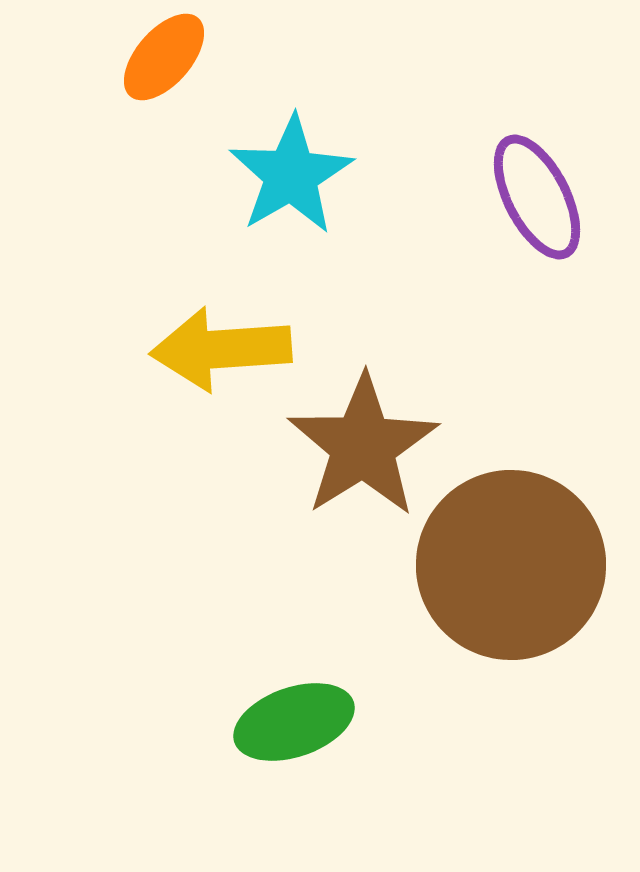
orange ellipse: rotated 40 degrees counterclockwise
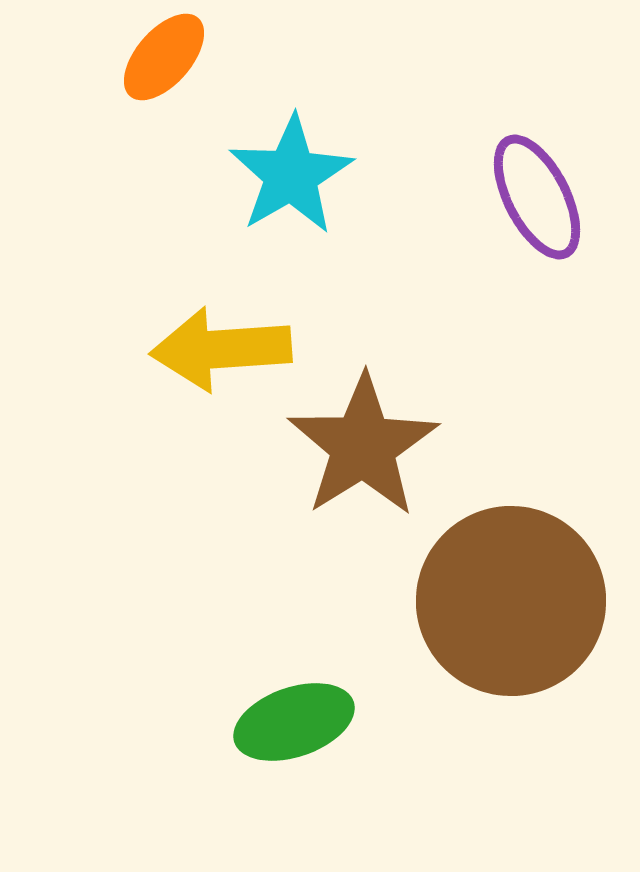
brown circle: moved 36 px down
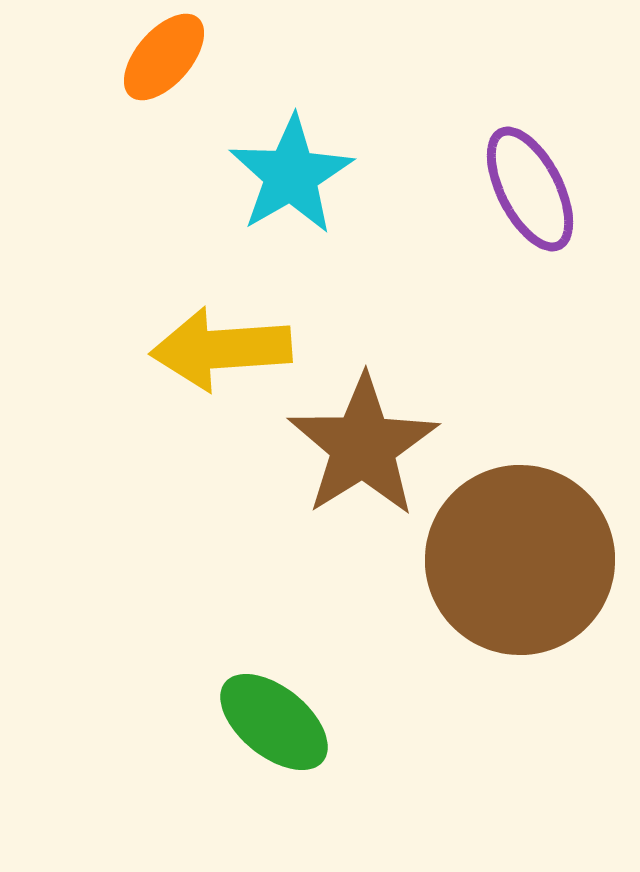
purple ellipse: moved 7 px left, 8 px up
brown circle: moved 9 px right, 41 px up
green ellipse: moved 20 px left; rotated 58 degrees clockwise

-----

#### [Exercise description]
Convert the data above into a Markdown table with the columns Row and Change, one numbered row per nonblank line, covering the data in full. Leave the pictures out of the table.

#### [Response]
| Row | Change |
|---|---|
| 1 | orange ellipse: rotated 40 degrees counterclockwise |
| 2 | brown circle: moved 36 px down |
| 3 | purple ellipse: moved 7 px left, 8 px up |
| 4 | brown circle: moved 9 px right, 41 px up |
| 5 | green ellipse: moved 20 px left; rotated 58 degrees clockwise |